# [Short task]
Return each line of the records below that contains the string "kern".

====== Records ======

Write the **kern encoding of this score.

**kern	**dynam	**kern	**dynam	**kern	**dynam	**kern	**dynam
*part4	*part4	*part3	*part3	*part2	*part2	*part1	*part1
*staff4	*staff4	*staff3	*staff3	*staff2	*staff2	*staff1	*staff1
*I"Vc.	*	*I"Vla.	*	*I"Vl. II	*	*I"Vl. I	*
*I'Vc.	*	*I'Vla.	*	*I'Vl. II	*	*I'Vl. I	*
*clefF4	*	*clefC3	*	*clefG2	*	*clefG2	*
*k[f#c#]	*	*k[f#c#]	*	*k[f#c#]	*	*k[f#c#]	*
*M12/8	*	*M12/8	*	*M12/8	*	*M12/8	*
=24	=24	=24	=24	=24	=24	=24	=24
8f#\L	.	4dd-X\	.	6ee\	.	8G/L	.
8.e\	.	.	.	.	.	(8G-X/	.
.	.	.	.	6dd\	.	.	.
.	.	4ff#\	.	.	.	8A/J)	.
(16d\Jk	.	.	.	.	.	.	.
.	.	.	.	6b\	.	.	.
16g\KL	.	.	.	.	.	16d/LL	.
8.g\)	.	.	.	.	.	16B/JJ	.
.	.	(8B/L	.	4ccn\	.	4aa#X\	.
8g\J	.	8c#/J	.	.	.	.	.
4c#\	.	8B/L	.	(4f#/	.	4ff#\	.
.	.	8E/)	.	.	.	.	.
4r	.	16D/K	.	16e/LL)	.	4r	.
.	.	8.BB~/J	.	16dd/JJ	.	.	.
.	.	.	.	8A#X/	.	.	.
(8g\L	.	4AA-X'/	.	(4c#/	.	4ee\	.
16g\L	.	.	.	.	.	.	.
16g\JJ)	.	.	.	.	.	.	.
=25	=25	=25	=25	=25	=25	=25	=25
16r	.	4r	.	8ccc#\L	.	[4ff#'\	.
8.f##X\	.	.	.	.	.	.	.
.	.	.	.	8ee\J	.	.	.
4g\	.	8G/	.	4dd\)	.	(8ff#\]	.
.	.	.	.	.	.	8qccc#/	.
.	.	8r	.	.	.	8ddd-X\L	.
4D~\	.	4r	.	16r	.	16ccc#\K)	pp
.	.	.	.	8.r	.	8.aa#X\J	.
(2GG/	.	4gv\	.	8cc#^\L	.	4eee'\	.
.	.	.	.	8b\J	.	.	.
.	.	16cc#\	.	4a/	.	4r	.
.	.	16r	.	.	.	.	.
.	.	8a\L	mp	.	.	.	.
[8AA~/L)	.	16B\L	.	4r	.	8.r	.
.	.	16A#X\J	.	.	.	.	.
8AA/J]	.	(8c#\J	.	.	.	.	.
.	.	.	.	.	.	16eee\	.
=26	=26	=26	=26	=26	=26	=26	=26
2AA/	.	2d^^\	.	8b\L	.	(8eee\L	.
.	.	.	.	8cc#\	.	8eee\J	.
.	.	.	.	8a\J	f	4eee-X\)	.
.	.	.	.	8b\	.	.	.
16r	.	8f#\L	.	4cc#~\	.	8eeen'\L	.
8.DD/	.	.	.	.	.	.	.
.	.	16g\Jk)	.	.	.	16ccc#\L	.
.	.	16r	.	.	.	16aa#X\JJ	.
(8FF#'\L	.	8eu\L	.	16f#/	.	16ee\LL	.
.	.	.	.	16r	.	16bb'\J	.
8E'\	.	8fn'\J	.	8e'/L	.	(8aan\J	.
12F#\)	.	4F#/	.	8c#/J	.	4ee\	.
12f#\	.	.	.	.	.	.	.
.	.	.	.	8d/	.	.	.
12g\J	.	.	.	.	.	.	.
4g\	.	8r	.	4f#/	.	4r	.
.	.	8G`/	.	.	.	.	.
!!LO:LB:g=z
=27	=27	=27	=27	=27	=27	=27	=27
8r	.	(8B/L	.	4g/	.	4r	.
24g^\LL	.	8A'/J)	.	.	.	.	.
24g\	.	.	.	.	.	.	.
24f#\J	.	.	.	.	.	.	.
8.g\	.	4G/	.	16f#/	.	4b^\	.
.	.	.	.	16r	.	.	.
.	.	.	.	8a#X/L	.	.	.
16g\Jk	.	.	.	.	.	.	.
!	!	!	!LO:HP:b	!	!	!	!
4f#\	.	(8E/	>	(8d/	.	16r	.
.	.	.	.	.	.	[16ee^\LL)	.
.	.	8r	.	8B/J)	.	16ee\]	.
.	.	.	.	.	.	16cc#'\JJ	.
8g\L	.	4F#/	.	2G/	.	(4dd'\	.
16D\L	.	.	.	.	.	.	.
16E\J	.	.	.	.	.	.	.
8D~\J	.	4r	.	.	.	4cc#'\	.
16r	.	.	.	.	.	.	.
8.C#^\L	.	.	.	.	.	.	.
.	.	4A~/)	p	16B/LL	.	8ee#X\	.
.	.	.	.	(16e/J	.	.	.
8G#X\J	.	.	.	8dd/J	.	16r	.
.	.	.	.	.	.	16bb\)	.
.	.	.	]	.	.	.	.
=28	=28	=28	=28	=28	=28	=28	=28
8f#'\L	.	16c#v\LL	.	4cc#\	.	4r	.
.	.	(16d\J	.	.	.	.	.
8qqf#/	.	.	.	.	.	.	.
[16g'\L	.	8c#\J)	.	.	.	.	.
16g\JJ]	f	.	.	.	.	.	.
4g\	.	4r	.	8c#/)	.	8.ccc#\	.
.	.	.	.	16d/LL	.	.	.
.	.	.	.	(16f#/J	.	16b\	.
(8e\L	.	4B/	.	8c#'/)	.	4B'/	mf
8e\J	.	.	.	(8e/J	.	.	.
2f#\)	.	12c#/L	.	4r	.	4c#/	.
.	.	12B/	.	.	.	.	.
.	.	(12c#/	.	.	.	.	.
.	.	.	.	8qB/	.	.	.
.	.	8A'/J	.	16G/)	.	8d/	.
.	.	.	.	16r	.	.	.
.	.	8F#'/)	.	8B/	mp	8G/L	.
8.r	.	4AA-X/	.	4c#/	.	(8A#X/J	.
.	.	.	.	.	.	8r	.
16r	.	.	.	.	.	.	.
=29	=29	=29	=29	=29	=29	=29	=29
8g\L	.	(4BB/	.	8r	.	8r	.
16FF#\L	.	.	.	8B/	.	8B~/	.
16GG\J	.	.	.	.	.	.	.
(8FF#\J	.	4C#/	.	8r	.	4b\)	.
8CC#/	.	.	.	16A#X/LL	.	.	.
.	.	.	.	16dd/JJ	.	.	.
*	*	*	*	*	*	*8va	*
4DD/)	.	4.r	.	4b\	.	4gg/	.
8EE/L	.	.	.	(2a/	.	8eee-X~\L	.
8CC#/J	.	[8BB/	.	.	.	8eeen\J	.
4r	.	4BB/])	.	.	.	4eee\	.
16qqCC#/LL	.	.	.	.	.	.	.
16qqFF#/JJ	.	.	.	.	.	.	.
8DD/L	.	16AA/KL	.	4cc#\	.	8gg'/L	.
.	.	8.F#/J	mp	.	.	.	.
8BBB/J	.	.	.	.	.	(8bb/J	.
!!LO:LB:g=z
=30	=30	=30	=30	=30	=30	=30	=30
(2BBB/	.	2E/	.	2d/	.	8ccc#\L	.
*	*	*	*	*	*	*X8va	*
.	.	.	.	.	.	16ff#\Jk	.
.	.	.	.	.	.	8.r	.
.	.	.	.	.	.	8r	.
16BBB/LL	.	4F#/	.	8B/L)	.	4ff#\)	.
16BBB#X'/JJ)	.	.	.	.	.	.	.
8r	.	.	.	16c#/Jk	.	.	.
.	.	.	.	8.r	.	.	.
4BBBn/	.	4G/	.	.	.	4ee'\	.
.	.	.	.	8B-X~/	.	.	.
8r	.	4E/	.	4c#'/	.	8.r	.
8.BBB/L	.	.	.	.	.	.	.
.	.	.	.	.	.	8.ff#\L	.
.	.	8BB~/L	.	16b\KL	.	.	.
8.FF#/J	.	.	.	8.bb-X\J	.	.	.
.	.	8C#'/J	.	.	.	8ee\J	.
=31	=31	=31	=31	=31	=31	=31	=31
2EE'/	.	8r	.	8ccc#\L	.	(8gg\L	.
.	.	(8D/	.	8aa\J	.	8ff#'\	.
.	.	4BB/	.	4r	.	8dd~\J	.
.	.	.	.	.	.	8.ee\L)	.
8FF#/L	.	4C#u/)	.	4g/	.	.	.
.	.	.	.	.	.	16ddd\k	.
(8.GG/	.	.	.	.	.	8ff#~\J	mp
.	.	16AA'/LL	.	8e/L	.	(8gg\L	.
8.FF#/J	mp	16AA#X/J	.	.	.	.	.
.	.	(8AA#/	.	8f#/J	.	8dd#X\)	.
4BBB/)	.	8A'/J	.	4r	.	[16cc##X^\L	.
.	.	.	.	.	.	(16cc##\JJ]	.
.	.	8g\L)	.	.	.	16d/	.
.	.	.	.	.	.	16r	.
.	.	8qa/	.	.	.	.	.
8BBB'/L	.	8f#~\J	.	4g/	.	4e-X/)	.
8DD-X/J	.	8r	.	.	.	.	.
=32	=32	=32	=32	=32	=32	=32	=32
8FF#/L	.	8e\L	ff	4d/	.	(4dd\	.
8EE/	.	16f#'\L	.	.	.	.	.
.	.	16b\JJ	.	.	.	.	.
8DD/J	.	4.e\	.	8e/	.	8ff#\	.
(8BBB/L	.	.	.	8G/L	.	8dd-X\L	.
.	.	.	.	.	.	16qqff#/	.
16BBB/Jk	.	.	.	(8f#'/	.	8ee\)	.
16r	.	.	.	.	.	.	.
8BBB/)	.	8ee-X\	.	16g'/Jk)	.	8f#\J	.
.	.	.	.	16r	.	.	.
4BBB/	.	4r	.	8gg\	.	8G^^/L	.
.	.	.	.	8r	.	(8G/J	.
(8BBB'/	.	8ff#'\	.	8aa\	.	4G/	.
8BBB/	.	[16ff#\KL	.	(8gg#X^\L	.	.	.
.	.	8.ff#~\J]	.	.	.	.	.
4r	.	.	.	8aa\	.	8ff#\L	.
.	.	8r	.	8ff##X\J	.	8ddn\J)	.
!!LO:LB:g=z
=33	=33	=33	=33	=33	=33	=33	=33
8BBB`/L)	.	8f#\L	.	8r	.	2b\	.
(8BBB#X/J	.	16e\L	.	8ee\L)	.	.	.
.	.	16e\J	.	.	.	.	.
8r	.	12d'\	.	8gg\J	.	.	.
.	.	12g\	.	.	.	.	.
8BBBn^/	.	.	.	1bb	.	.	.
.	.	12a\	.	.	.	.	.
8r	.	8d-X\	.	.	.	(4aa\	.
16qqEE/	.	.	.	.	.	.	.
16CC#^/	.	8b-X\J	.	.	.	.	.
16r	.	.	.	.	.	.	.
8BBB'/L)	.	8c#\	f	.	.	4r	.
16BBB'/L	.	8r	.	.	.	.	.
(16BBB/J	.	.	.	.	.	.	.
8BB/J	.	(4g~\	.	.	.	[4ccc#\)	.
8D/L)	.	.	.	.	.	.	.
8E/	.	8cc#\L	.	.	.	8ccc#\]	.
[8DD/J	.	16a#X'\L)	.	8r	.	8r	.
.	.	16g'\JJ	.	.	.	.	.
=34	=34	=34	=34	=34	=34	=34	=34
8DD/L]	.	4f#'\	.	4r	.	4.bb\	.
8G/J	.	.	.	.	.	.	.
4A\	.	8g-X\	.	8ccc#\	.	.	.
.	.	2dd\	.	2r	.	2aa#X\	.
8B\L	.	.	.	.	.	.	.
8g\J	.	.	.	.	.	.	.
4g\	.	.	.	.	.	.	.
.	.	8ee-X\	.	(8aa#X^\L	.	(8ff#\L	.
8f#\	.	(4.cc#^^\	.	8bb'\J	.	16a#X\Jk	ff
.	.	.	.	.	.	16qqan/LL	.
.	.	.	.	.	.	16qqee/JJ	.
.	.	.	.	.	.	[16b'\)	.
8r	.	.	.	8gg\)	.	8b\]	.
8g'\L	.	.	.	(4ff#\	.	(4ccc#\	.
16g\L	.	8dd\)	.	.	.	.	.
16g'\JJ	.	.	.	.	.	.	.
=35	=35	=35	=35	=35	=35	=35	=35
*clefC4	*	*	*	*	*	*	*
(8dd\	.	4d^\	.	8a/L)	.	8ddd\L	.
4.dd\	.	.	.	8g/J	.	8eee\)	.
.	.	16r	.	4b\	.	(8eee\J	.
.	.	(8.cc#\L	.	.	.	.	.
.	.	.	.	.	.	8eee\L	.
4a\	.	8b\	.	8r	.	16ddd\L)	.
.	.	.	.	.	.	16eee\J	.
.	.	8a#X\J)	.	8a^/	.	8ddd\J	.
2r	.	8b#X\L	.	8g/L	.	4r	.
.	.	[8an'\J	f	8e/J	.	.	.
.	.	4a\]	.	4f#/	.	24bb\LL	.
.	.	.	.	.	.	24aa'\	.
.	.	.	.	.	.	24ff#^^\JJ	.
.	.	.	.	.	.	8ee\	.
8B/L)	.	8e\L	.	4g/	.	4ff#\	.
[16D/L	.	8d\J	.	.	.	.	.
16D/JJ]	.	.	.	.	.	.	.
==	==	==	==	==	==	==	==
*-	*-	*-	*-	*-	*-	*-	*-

======

# [Response to this task]
Write the **kern encoding of this score.
**kern	**dynam	**kern	**dynam	**kern	**dynam	**kern	**dynam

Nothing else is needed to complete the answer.